■ PROVIDED DATA ■
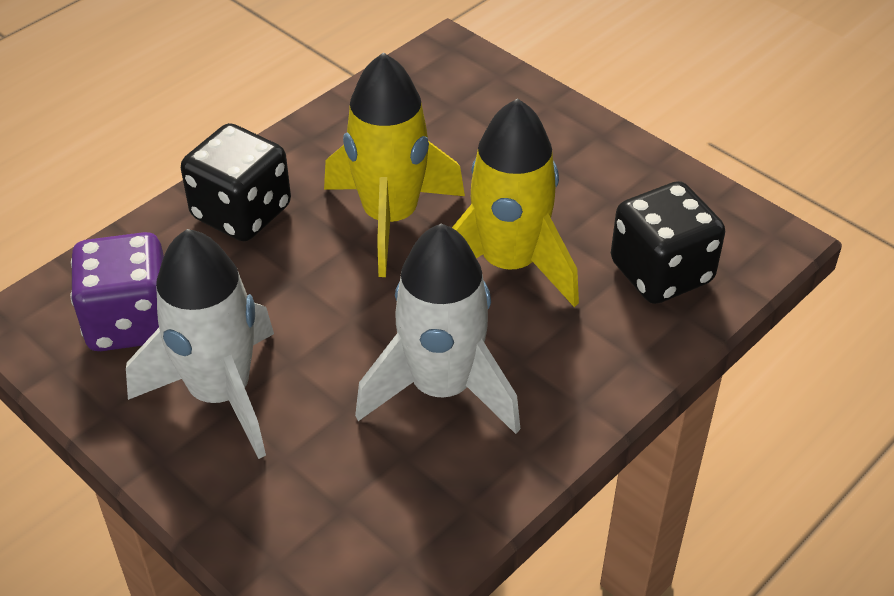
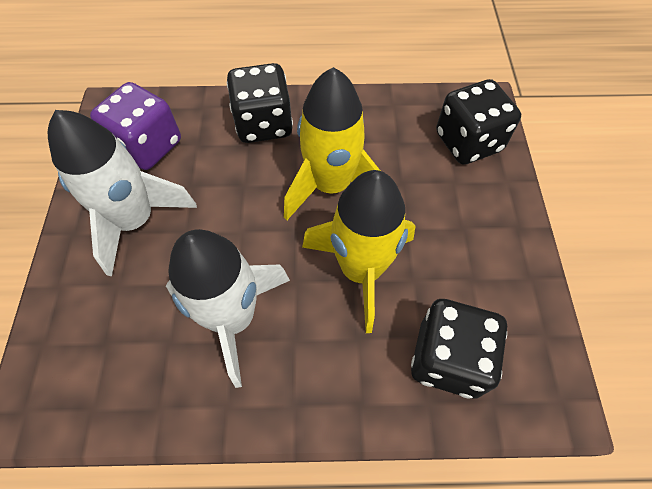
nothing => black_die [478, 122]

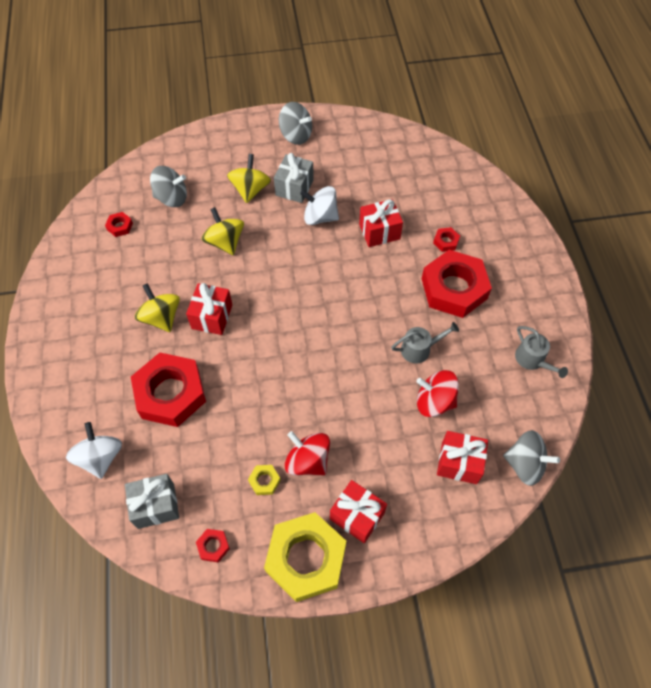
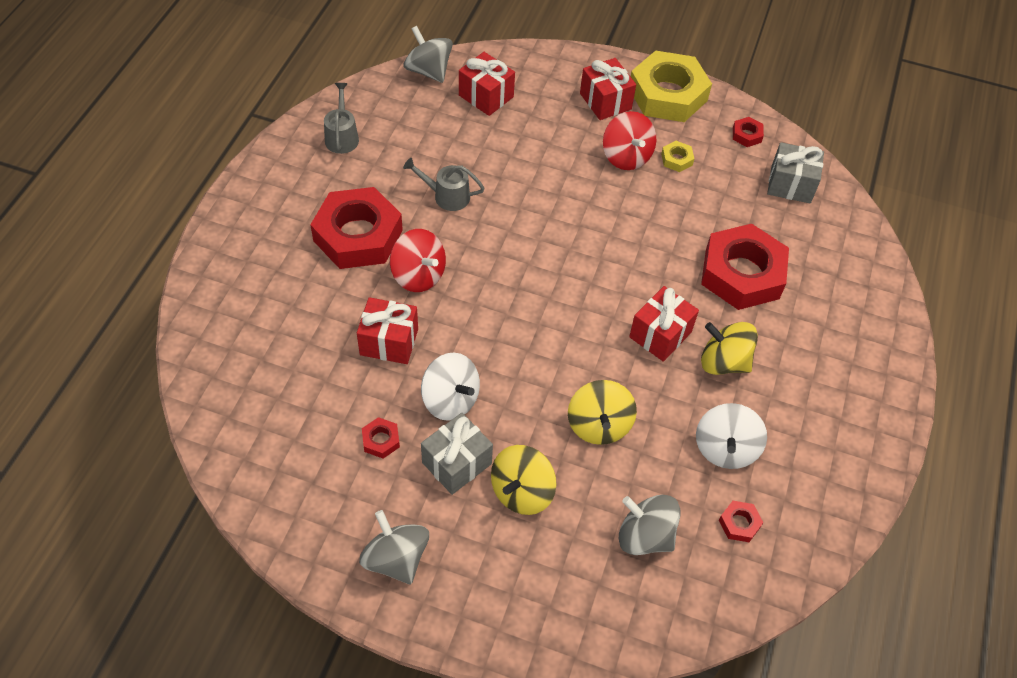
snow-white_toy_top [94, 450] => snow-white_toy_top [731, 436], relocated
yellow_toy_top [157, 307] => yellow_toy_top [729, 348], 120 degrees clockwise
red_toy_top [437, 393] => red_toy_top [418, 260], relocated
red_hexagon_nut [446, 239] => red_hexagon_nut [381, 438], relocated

==

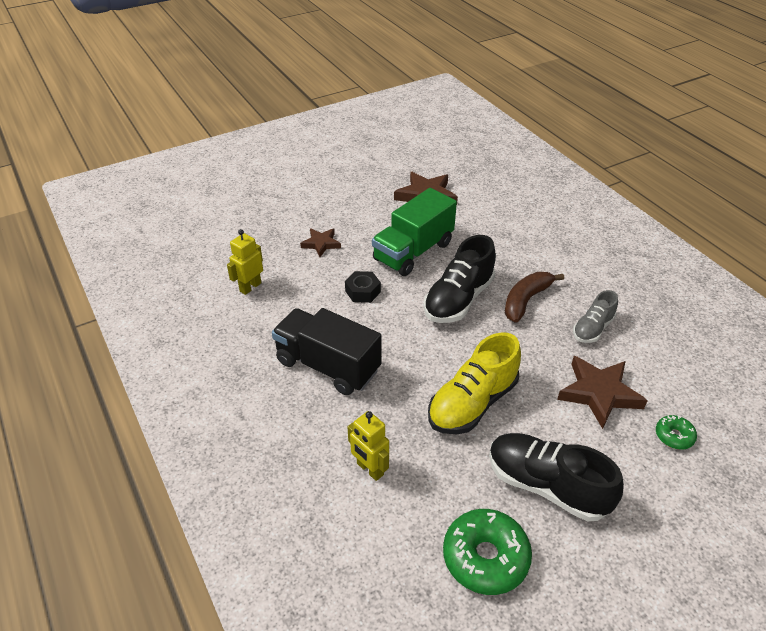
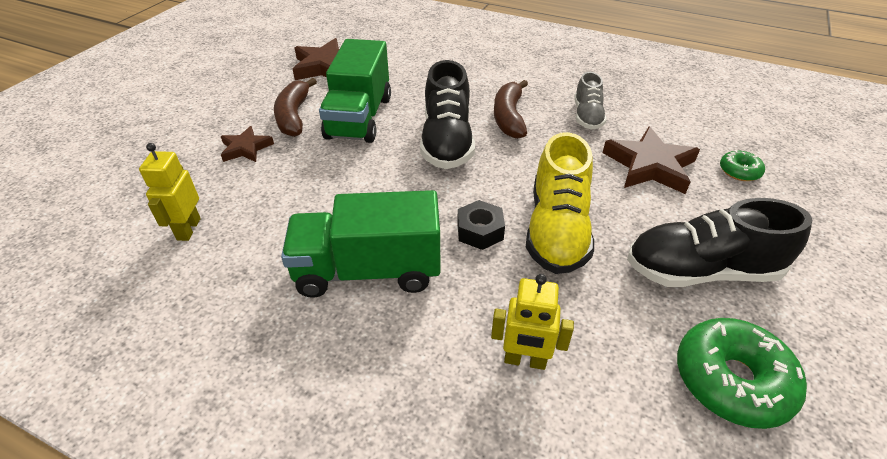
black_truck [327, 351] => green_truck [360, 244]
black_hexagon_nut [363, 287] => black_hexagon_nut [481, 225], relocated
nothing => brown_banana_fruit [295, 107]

■ WORK TASK ■
Take the lines above starting at the one containing "nothing => black_die [478, 122]" and ending at the one containing "red_hexagon_nut [446, 239]", and print them again exactly, without pictures.

■ RESULT OF THIS EXERCISE ■
nothing => black_die [478, 122]

snow-white_toy_top [94, 450] => snow-white_toy_top [731, 436], relocated
yellow_toy_top [157, 307] => yellow_toy_top [729, 348], 120 degrees clockwise
red_toy_top [437, 393] => red_toy_top [418, 260], relocated
red_hexagon_nut [446, 239] => red_hexagon_nut [381, 438], relocated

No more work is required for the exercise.